→ **THE PROBLEM**
Leaving the images behind, copy every line of the records exactly.

########################################

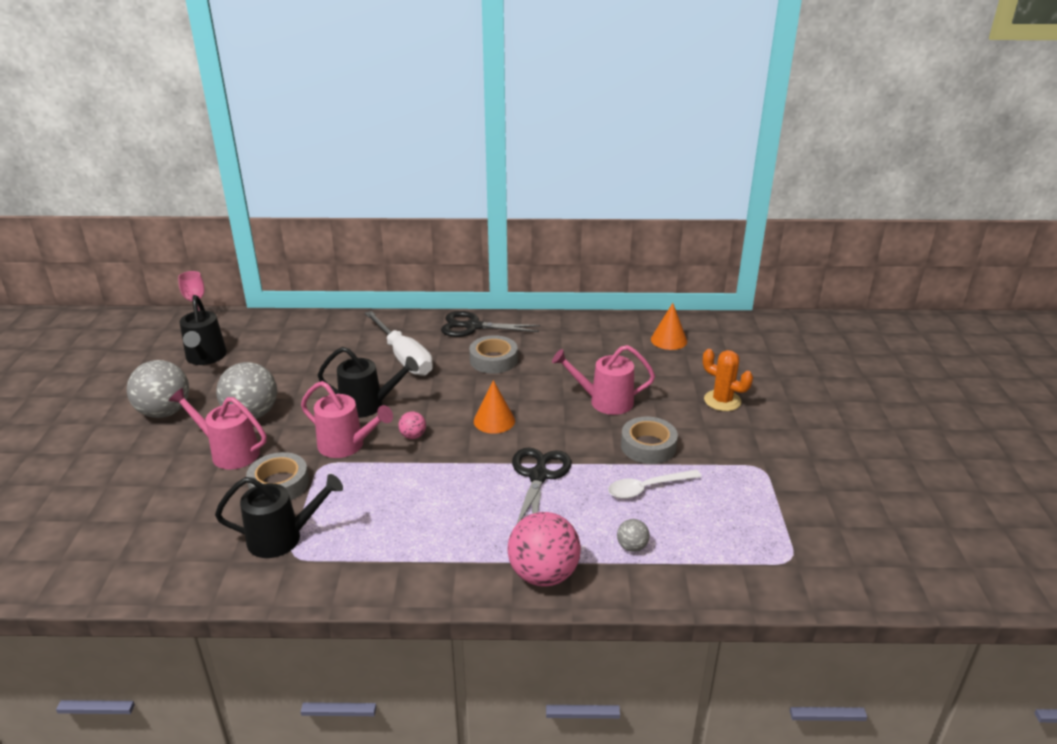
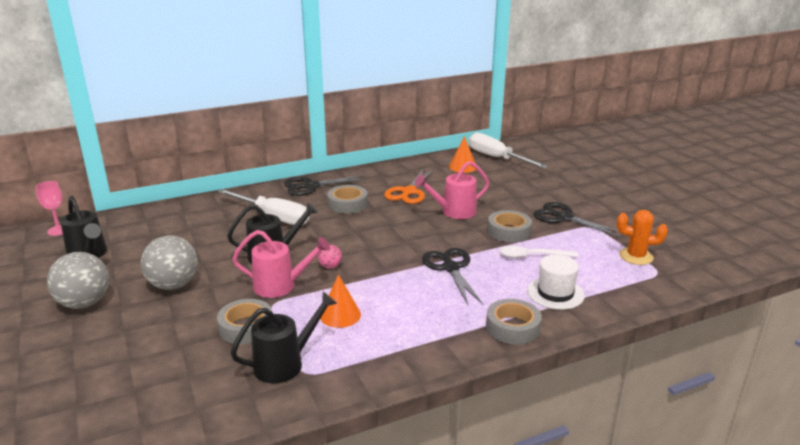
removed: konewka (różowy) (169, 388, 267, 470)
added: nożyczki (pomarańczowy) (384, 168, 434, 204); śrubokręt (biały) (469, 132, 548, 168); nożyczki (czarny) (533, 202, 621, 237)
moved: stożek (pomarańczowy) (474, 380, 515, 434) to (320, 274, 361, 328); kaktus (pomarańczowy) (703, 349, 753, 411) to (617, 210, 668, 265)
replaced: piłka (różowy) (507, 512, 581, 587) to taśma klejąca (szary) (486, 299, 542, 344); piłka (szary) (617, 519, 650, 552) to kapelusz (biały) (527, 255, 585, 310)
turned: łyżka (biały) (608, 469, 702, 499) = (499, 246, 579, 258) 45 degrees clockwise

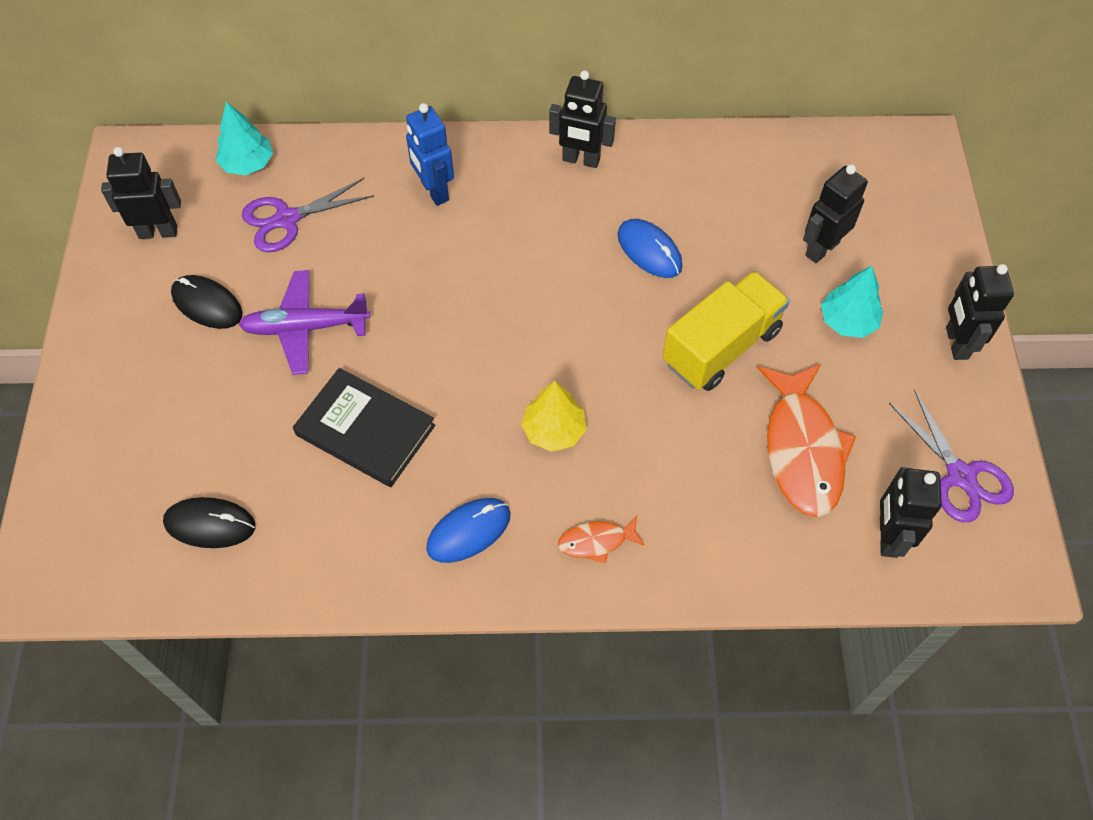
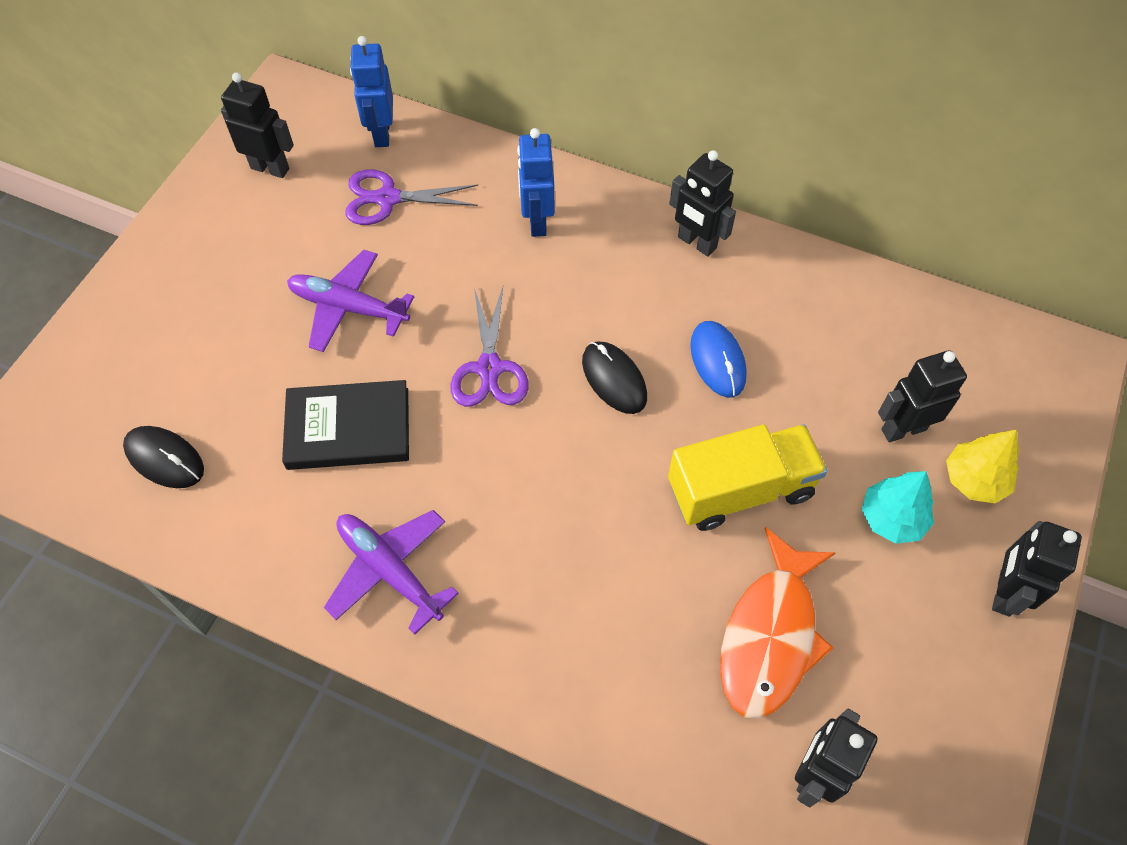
removed: ryba (pomarańczowy) (558, 516, 645, 563)
moved: myszka (czarny) (171, 275, 242, 329) to (582, 342, 647, 414); drzewko (żółty) (521, 381, 587, 452) to (946, 430, 1019, 503); nożyczki (fioletowy) (889, 390, 1014, 522) to (450, 287, 529, 407)
replaced: drzewko (turkusowy) (216, 102, 273, 175) to robot (niebieski) (350, 36, 393, 147); myszka (niebieski) (426, 498, 511, 563) to samolot (fioletowy) (324, 510, 459, 635)
turned: książka (czarny) (293, 368, 435, 487) = (282, 380, 409, 470) 60 degrees counterclockwise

########################################

→ **TASK RESULT**
removed: konewka (różowy) (169, 388, 267, 470)
added: nożyczki (pomarańczowy) (384, 168, 434, 204); śrubokręt (biały) (469, 132, 548, 168); nożyczki (czarny) (533, 202, 621, 237)
moved: stożek (pomarańczowy) (474, 380, 515, 434) to (320, 274, 361, 328); kaktus (pomarańczowy) (703, 349, 753, 411) to (617, 210, 668, 265)
replaced: piłka (różowy) (507, 512, 581, 587) to taśma klejąca (szary) (486, 299, 542, 344); piłka (szary) (617, 519, 650, 552) to kapelusz (biały) (527, 255, 585, 310)
turned: łyżka (biały) (608, 469, 702, 499) = (499, 246, 579, 258) 45 degrees clockwise

removed: ryba (pomarańczowy) (558, 516, 645, 563)
moved: myszka (czarny) (171, 275, 242, 329) to (582, 342, 647, 414); drzewko (żółty) (521, 381, 587, 452) to (946, 430, 1019, 503); nożyczki (fioletowy) (889, 390, 1014, 522) to (450, 287, 529, 407)
replaced: drzewko (turkusowy) (216, 102, 273, 175) to robot (niebieski) (350, 36, 393, 147); myszka (niebieski) (426, 498, 511, 563) to samolot (fioletowy) (324, 510, 459, 635)
turned: książka (czarny) (293, 368, 435, 487) = (282, 380, 409, 470) 60 degrees counterclockwise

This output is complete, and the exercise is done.